- [Objective] Copy out every line of the material below word for word, keeping the same order.

- [Entries supplied]
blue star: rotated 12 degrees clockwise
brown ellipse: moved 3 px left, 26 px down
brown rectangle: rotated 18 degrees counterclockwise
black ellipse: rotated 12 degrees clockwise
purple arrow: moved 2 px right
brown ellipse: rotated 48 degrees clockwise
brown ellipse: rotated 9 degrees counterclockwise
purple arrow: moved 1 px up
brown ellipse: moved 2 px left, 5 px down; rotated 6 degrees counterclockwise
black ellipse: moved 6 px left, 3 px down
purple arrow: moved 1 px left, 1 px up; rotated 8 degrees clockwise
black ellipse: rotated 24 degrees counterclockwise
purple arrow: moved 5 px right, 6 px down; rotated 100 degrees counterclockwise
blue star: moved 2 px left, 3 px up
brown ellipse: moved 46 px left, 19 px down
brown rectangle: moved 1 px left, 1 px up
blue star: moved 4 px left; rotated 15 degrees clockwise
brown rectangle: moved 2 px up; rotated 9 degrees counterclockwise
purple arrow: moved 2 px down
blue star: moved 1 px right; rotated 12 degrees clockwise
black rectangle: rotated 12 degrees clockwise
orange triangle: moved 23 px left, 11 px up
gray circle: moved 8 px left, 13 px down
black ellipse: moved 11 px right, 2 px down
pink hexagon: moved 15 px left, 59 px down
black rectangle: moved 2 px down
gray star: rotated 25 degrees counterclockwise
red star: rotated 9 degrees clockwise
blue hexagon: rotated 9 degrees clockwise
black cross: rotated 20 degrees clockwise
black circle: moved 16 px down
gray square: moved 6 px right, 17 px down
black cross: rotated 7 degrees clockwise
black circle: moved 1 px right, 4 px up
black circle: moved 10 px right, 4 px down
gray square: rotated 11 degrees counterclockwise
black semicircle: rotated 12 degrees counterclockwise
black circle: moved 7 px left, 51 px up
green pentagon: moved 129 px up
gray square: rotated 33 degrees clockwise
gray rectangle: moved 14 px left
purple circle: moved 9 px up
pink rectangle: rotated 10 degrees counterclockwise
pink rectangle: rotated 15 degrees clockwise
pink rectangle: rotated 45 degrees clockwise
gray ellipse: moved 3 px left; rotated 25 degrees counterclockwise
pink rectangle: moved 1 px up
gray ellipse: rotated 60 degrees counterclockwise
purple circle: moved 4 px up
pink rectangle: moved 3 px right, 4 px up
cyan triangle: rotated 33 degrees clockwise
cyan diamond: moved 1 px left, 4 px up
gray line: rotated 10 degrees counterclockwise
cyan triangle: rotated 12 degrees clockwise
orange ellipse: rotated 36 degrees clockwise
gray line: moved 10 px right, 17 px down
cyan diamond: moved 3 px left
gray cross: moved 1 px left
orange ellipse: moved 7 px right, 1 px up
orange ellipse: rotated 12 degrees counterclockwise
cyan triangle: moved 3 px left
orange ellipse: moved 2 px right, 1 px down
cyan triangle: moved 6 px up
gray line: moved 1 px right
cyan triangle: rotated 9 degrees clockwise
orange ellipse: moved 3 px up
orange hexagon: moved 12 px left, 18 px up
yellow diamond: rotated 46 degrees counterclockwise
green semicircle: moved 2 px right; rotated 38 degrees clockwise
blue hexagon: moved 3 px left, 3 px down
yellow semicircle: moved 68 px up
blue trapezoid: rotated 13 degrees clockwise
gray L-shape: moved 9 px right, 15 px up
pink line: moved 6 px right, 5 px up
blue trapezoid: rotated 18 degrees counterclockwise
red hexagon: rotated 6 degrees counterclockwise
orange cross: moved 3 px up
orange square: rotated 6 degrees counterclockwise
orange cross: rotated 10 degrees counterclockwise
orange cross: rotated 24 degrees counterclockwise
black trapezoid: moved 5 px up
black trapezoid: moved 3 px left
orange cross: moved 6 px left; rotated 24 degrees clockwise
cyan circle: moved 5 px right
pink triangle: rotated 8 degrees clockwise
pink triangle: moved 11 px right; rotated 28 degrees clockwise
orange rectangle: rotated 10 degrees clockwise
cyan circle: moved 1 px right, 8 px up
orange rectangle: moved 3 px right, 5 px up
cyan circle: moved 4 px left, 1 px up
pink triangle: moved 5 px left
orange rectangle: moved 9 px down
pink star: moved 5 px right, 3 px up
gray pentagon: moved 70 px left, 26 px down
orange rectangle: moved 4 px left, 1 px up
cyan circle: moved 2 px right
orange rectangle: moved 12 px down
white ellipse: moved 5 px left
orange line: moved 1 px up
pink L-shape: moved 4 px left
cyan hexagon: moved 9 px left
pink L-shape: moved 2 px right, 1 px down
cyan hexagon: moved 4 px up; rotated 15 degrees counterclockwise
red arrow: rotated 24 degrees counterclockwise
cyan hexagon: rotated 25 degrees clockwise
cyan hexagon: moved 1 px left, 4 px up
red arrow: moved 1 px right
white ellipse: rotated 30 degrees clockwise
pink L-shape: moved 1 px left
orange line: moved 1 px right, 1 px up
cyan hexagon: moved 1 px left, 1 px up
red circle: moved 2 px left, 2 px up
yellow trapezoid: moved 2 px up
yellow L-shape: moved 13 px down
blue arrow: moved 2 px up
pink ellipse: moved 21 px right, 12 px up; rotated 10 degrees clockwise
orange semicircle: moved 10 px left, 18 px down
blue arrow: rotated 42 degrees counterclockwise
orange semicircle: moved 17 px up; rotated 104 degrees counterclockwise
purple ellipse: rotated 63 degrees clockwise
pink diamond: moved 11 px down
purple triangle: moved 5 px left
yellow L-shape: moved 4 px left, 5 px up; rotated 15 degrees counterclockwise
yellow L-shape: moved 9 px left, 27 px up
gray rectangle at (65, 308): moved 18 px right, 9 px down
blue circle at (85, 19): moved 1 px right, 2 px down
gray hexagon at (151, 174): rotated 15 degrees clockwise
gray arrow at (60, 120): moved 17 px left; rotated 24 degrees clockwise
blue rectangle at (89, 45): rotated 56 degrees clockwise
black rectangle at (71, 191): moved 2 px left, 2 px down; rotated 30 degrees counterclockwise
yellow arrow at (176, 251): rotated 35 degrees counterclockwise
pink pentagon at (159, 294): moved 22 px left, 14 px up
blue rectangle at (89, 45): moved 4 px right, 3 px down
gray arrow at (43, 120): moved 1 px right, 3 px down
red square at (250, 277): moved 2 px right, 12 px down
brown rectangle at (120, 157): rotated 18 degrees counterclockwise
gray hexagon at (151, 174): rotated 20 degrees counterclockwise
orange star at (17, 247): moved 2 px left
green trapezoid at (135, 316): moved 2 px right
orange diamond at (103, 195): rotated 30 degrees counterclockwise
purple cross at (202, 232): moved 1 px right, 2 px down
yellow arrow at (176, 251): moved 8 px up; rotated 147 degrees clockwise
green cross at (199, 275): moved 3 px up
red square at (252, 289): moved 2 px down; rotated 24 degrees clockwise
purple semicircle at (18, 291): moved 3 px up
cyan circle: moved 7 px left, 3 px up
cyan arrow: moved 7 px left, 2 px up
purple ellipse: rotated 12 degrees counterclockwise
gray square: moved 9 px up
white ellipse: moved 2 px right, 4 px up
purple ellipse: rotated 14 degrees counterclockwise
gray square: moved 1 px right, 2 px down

- [Correct answer]
blue star: rotated 12 degrees clockwise
brown ellipse: moved 3 px left, 26 px down
brown rectangle: rotated 18 degrees counterclockwise
black ellipse: rotated 12 degrees clockwise
purple arrow: moved 2 px right
brown ellipse: rotated 48 degrees clockwise
brown ellipse: rotated 9 degrees counterclockwise
purple arrow: moved 1 px up
brown ellipse: moved 2 px left, 5 px down; rotated 6 degrees counterclockwise
black ellipse: moved 6 px left, 3 px down
purple arrow: moved 1 px left, 1 px up; rotated 8 degrees clockwise
black ellipse: rotated 24 degrees counterclockwise
purple arrow: moved 5 px right, 6 px down; rotated 100 degrees counterclockwise
blue star: moved 2 px left, 3 px up
brown ellipse: moved 46 px left, 19 px down
brown rectangle: moved 1 px left, 1 px up
blue star: moved 4 px left; rotated 15 degrees clockwise
brown rectangle: moved 2 px up; rotated 9 degrees counterclockwise
purple arrow: moved 2 px down
blue star: moved 1 px right; rotated 12 degrees clockwise
black rectangle: rotated 12 degrees clockwise
orange triangle: moved 23 px left, 11 px up
gray circle: moved 8 px left, 13 px down
black ellipse: moved 11 px right, 2 px down
pink hexagon: moved 15 px left, 59 px down
black rectangle: moved 2 px down
gray star: rotated 25 degrees counterclockwise
red star: rotated 9 degrees clockwise
blue hexagon: rotated 9 degrees clockwise
black cross: rotated 20 degrees clockwise
black circle: moved 16 px down
gray square: moved 6 px right, 17 px down
black cross: rotated 7 degrees clockwise
black circle: moved 1 px right, 4 px up
black circle: moved 10 px right, 4 px down
gray square: rotated 11 degrees counterclockwise
black semicircle: rotated 12 degrees counterclockwise
black circle: moved 7 px left, 51 px up
green pentagon: moved 129 px up
gray square: rotated 33 degrees clockwise
gray rectangle: moved 14 px left
purple circle: moved 9 px up
pink rectangle: rotated 10 degrees counterclockwise
pink rectangle: rotated 15 degrees clockwise
pink rectangle: rotated 45 degrees clockwise
gray ellipse: moved 3 px left; rotated 25 degrees counterclockwise
pink rectangle: moved 1 px up
gray ellipse: rotated 60 degrees counterclockwise
purple circle: moved 4 px up
pink rectangle: moved 3 px right, 4 px up
cyan triangle: rotated 33 degrees clockwise
cyan diamond: moved 1 px left, 4 px up
gray line: rotated 10 degrees counterclockwise
cyan triangle: rotated 12 degrees clockwise
orange ellipse: rotated 36 degrees clockwise
gray line: moved 10 px right, 17 px down
cyan diamond: moved 3 px left
gray cross: moved 1 px left
orange ellipse: moved 7 px right, 1 px up
orange ellipse: rotated 12 degrees counterclockwise
cyan triangle: moved 3 px left
orange ellipse: moved 2 px right, 1 px down
cyan triangle: moved 6 px up
gray line: moved 1 px right
cyan triangle: rotated 9 degrees clockwise
orange ellipse: moved 3 px up
orange hexagon: moved 12 px left, 18 px up
yellow diamond: rotated 46 degrees counterclockwise
green semicircle: moved 2 px right; rotated 38 degrees clockwise
blue hexagon: moved 3 px left, 3 px down
yellow semicircle: moved 68 px up
blue trapezoid: rotated 13 degrees clockwise
gray L-shape: moved 9 px right, 15 px up
pink line: moved 6 px right, 5 px up
blue trapezoid: rotated 18 degrees counterclockwise
red hexagon: rotated 6 degrees counterclockwise
orange cross: moved 3 px up
orange square: rotated 6 degrees counterclockwise
orange cross: rotated 10 degrees counterclockwise
orange cross: rotated 24 degrees counterclockwise
black trapezoid: moved 5 px up
black trapezoid: moved 3 px left
orange cross: moved 6 px left; rotated 24 degrees clockwise
cyan circle: moved 5 px right
pink triangle: rotated 8 degrees clockwise
pink triangle: moved 11 px right; rotated 28 degrees clockwise
orange rectangle: rotated 10 degrees clockwise
cyan circle: moved 1 px right, 8 px up
orange rectangle: moved 3 px right, 5 px up
cyan circle: moved 4 px left, 1 px up
pink triangle: moved 5 px left
orange rectangle: moved 9 px down
pink star: moved 5 px right, 3 px up
gray pentagon: moved 70 px left, 26 px down
orange rectangle: moved 4 px left, 1 px up
cyan circle: moved 2 px right
orange rectangle: moved 12 px down
white ellipse: moved 5 px left
orange line: moved 1 px up
pink L-shape: moved 4 px left
cyan hexagon: moved 9 px left
pink L-shape: moved 2 px right, 1 px down
cyan hexagon: moved 4 px up; rotated 15 degrees counterclockwise
red arrow: rotated 24 degrees counterclockwise
cyan hexagon: rotated 25 degrees clockwise
cyan hexagon: moved 1 px left, 4 px up
red arrow: moved 1 px right
white ellipse: rotated 30 degrees clockwise
pink L-shape: moved 1 px left
orange line: moved 1 px right, 1 px up
cyan hexagon: moved 1 px left, 1 px up
red circle: moved 2 px left, 2 px up
yellow trapezoid: moved 2 px up
yellow L-shape: moved 13 px down
blue arrow: moved 2 px up
pink ellipse: moved 21 px right, 12 px up; rotated 10 degrees clockwise
orange semicircle: moved 10 px left, 18 px down
blue arrow: rotated 42 degrees counterclockwise
orange semicircle: moved 17 px up; rotated 104 degrees counterclockwise
purple ellipse: rotated 63 degrees clockwise
pink diamond: moved 11 px down
purple triangle: moved 5 px left
yellow L-shape: moved 4 px left, 5 px up; rotated 15 degrees counterclockwise
yellow L-shape: moved 9 px left, 27 px up
gray rectangle at (65, 308): moved 18 px right, 9 px down
blue circle at (85, 19): moved 1 px right, 2 px down
gray hexagon at (151, 174): rotated 15 degrees clockwise
gray arrow at (60, 120): moved 17 px left; rotated 24 degrees clockwise
blue rectangle at (89, 45): rotated 56 degrees clockwise
black rectangle at (71, 191): moved 2 px left, 2 px down; rotated 30 degrees counterclockwise
yellow arrow at (176, 251): rotated 35 degrees counterclockwise
pink pentagon at (159, 294): moved 22 px left, 14 px up
blue rectangle at (89, 45): moved 4 px right, 3 px down
gray arrow at (43, 120): moved 1 px right, 3 px down
red square at (250, 277): moved 2 px right, 12 px down
brown rectangle at (120, 157): rotated 18 degrees counterclockwise
gray hexagon at (151, 174): rotated 20 degrees counterclockwise
orange star at (17, 247): moved 2 px left
green trapezoid at (135, 316): moved 2 px right
orange diamond at (103, 195): rotated 30 degrees counterclockwise
purple cross at (202, 232): moved 1 px right, 2 px down
yellow arrow at (176, 251): moved 8 px up; rotated 147 degrees clockwise
green cross at (199, 275): moved 3 px up
red square at (252, 289): moved 2 px down; rotated 24 degrees clockwise
purple semicircle at (18, 291): moved 3 px up
cyan circle: moved 7 px left, 3 px up
cyan arrow: moved 7 px left, 2 px up
purple ellipse: rotated 12 degrees counterclockwise
gray square: moved 9 px up
white ellipse: moved 2 px right, 4 px up
purple ellipse: rotated 14 degrees counterclockwise
gray square: moved 1 px right, 2 px down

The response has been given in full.